▸ **Exercise prompt**: Only the lines from the start of the entries through the line with "none -> lime brick F3 level 1" should be returned, each exactly as it stands, and no pictures.
Start of Extracted records
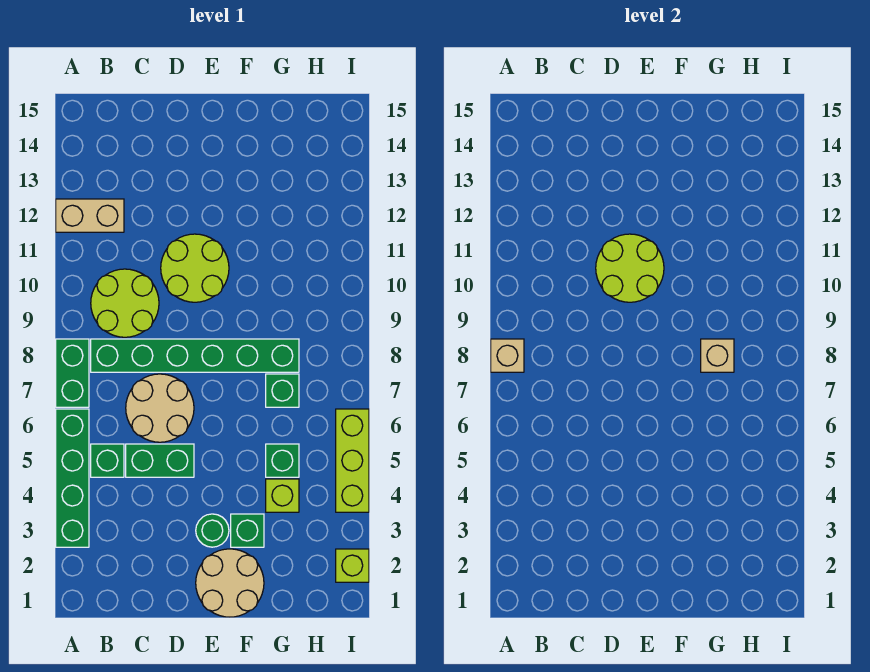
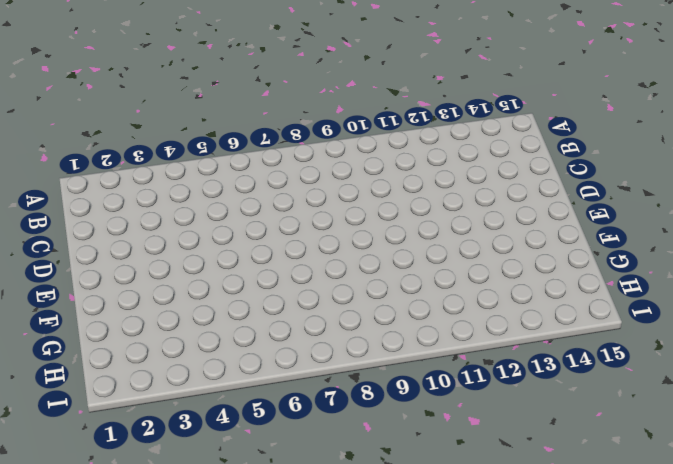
none -> green brick A3:A6 level 1
none -> green brick A7:A8 level 1
none -> tan brick A12:B12 level 1

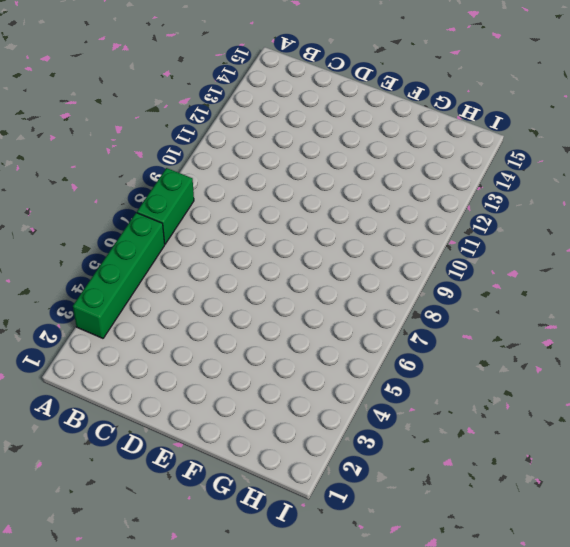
none -> tan brick A12:B12 level 1
none -> green brick B5 level 1
none -> green brick B8:G8 level 1

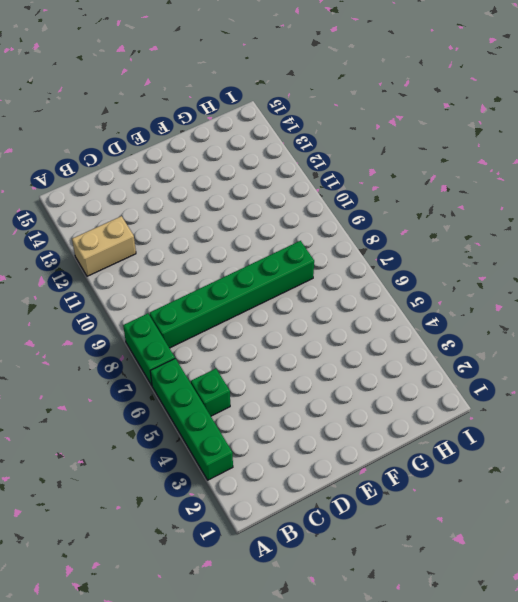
none -> lime round brick B9:C10 level 1
none -> green brick C5:D5 level 1
none -> tan round brick C6:D7 level 1

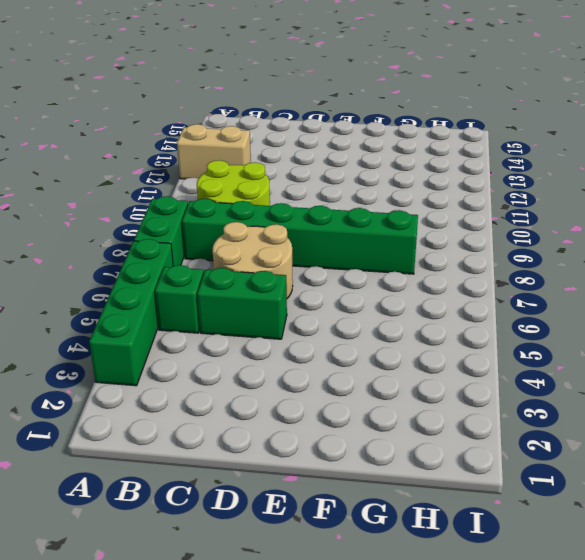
none -> lime round brick D10:E11 level 1
none -> tan round brick E1:F2 level 1
none -> green round brick E3 level 1

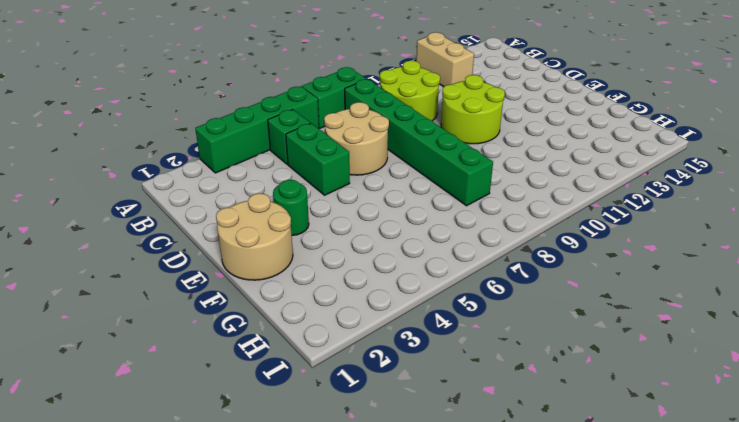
none -> green brick F3 level 1
none -> lime brick G4 level 1
none -> green brick G5 level 1

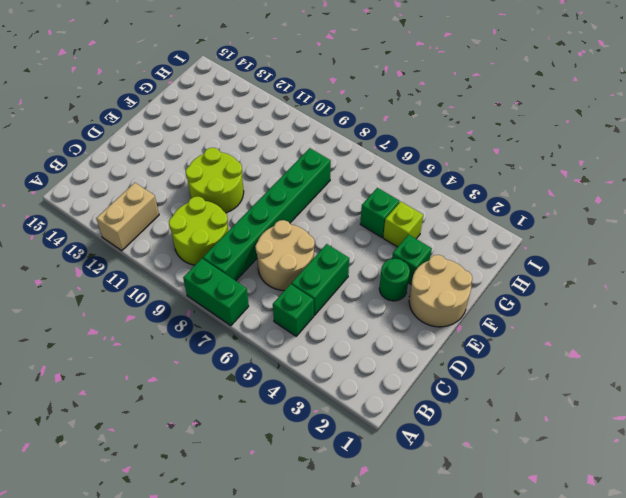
none -> green brick A3:A6 level 1
none -> green brick G7 level 1
none -> lime brick I2 level 1

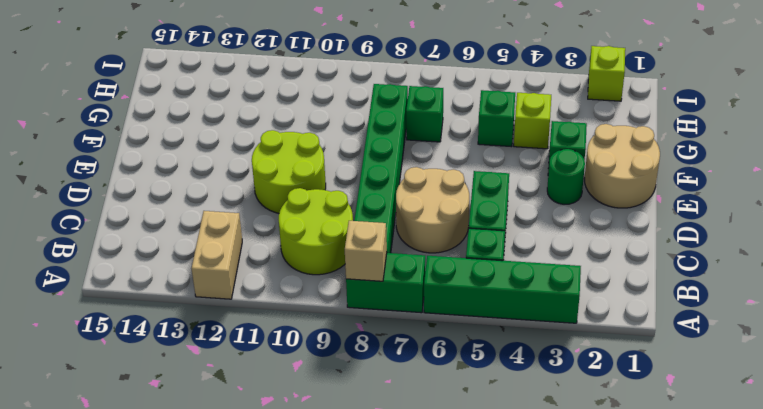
none -> lime brick I4:I6 level 1
none -> lime round brick D10:E11 level 2
none -> tan brick G8 level 2

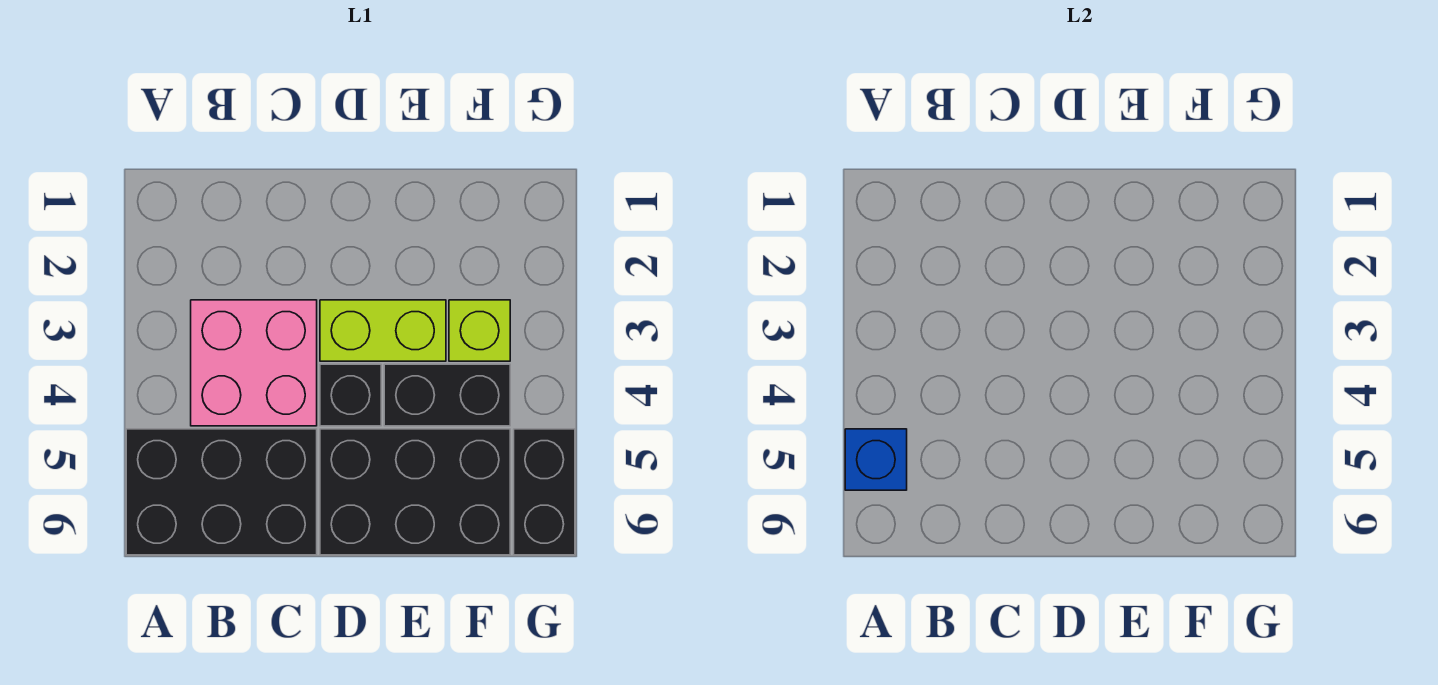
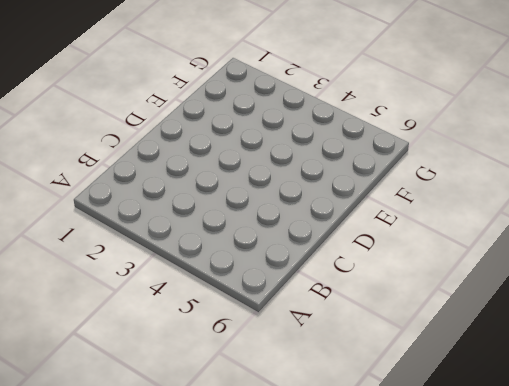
none -> black brick A5:C6 level 1
none -> pink brick B3:C4 level 1

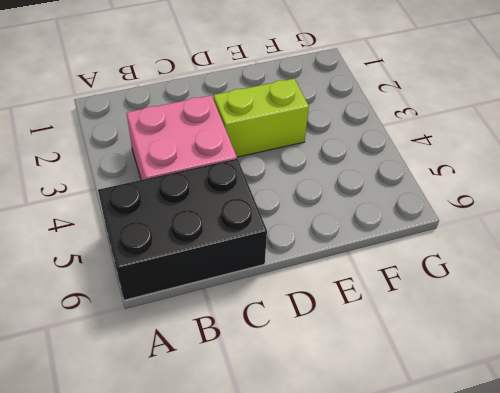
none -> black brick D4 level 1
none -> black brick D5:F6 level 1

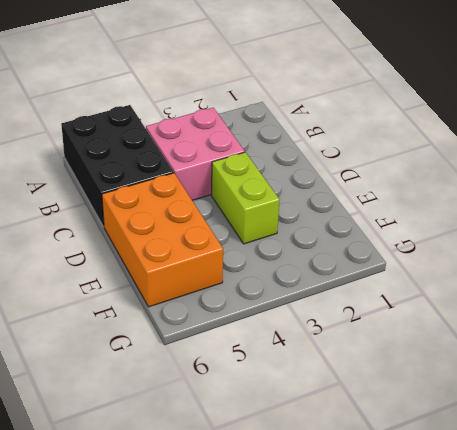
orange brick D5:F6 level 1 -> black brick D5:F6 level 1
none -> black brick D4 level 1
none -> black brick E4:F4 level 1

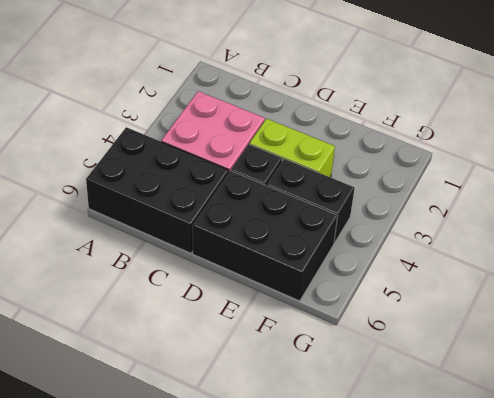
none -> lime brick F3 level 1
none -> black brick G5:G6 level 1

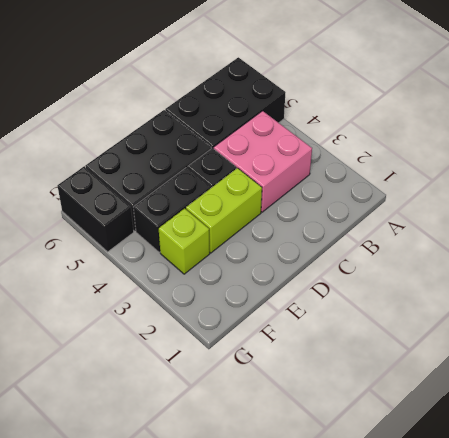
none -> blue brick A5 level 2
End of Extracted records
▸ **Written answer**:
none -> green brick A3:A6 level 1
none -> green brick A7:A8 level 1
none -> tan brick A12:B12 level 1

none -> tan brick A12:B12 level 1
none -> green brick B5 level 1
none -> green brick B8:G8 level 1

none -> lime round brick B9:C10 level 1
none -> green brick C5:D5 level 1
none -> tan round brick C6:D7 level 1

none -> lime round brick D10:E11 level 1
none -> tan round brick E1:F2 level 1
none -> green round brick E3 level 1

none -> green brick F3 level 1
none -> lime brick G4 level 1
none -> green brick G5 level 1

none -> green brick A3:A6 level 1
none -> green brick G7 level 1
none -> lime brick I2 level 1

none -> lime brick I4:I6 level 1
none -> lime round brick D10:E11 level 2
none -> tan brick G8 level 2

none -> black brick A5:C6 level 1
none -> pink brick B3:C4 level 1

none -> black brick D4 level 1
none -> black brick D5:F6 level 1

orange brick D5:F6 level 1 -> black brick D5:F6 level 1
none -> black brick D4 level 1
none -> black brick E4:F4 level 1

none -> lime brick F3 level 1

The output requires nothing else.